Data excerpts |
· · · · · · ·
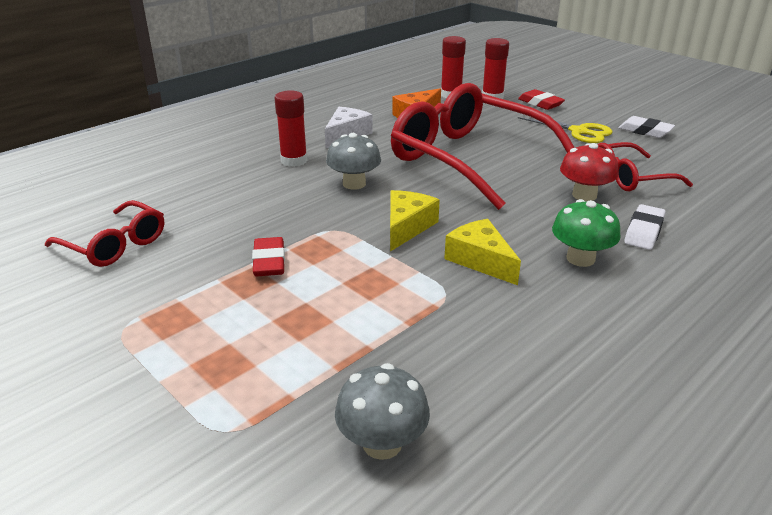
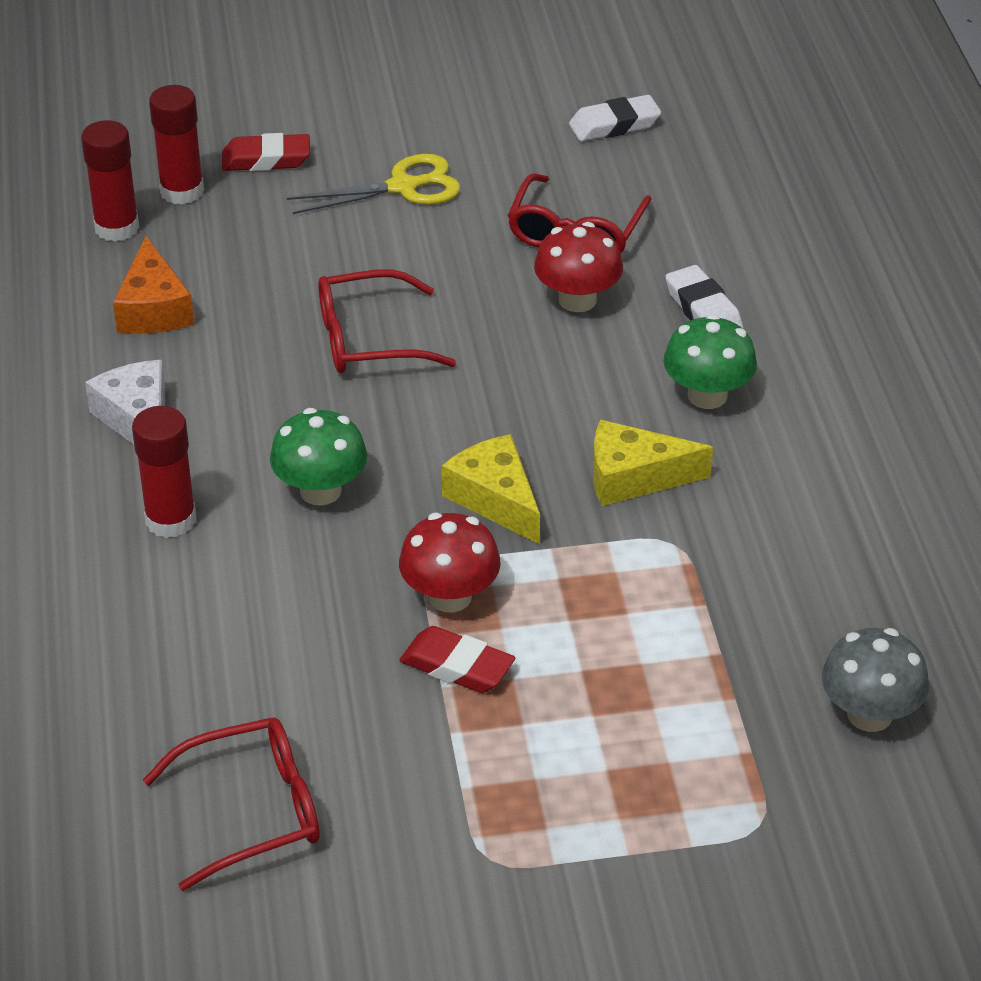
camera: 55 degrees left, 10 degrees up
(320, 241) = (450, 596): none -> red mushroom
(354, 184) = (320, 491): grey mushroom -> green mushroom
(469, 159) = (369, 339): red glasses -> red glasses, size x0.50
(645, 131) = (470, 129): white eraser -> white eraser (614, 125)

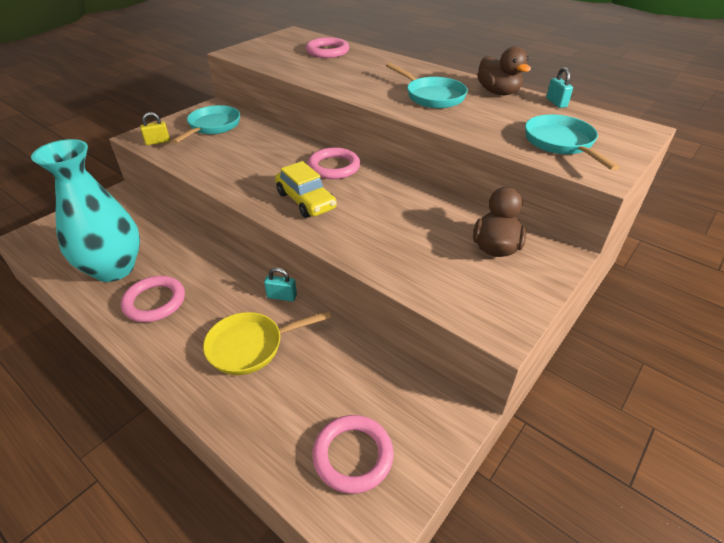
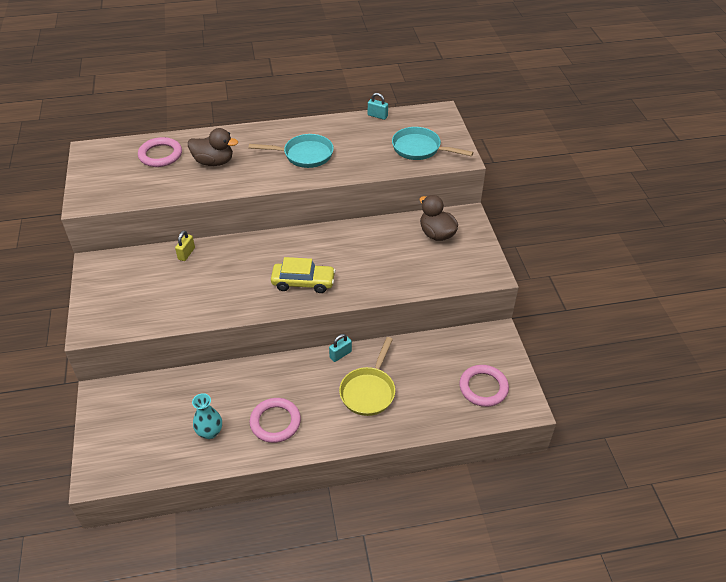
camera: 50 degrees left, 5 degrees up
(114, 269) = (210, 432): turquoise vase -> turquoise vase, size x0.46
(158, 142) = (115, 322): yellow padlock -> yellow padlock (186, 253)
(213, 126) = (132, 279): turquoise pan -> none
(334, 167) = (279, 247): pink ring -> none
(498, 92) = (336, 126): brown duck -> brown duck (214, 162)

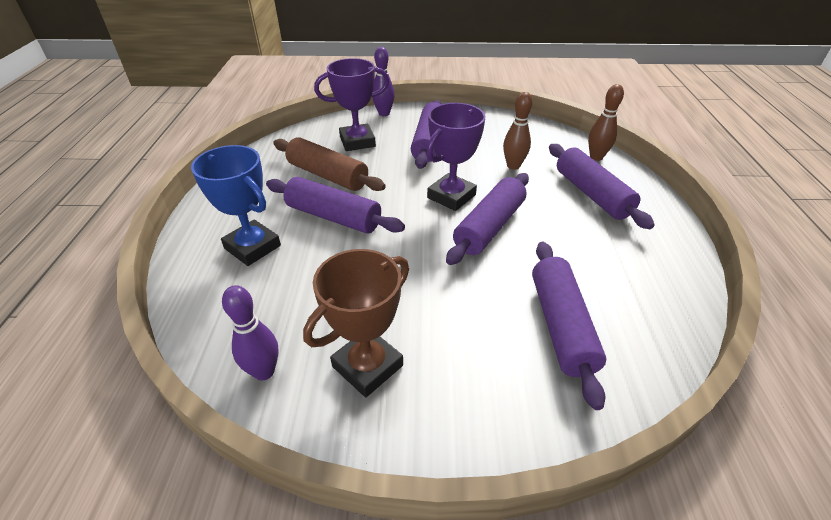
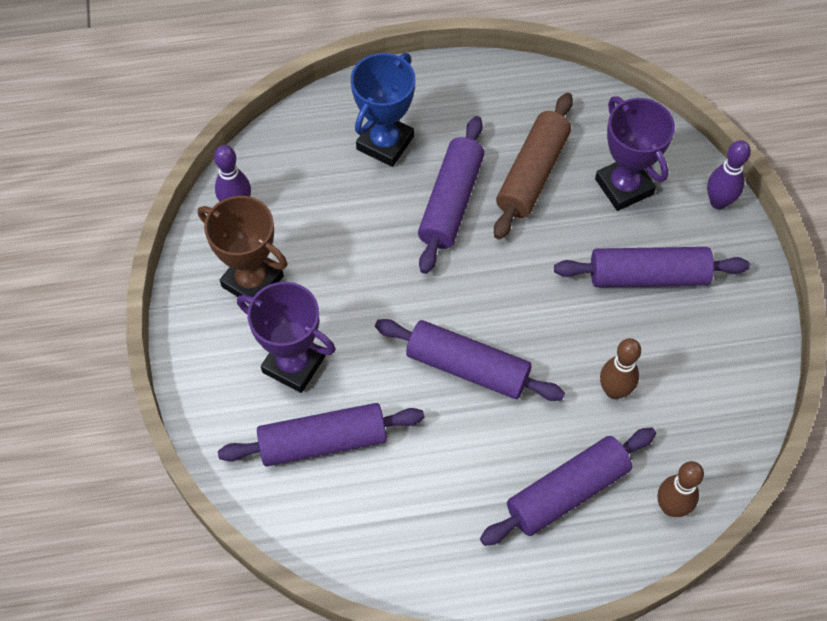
camera: 80 degrees right, 20 degrees up
(451, 196) = (520, 319): purple trophy -> purple trophy (293, 364)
· · · · · · ·
Goal of the exercise | Every line above from the one with "(645, 131) = (470, 129): white" down to the one with "(498, 92) = (336, 126): brown" must be written out exactly, and no picture may appear.

Solution to this exercise |
(645, 131) = (470, 129): white eraser -> white eraser (614, 125)

camera: 50 degrees left, 5 degrees up
(114, 269) = (210, 432): turquoise vase -> turquoise vase, size x0.46
(158, 142) = (115, 322): yellow padlock -> yellow padlock (186, 253)
(213, 126) = (132, 279): turquoise pan -> none
(334, 167) = (279, 247): pink ring -> none
(498, 92) = (336, 126): brown duck -> brown duck (214, 162)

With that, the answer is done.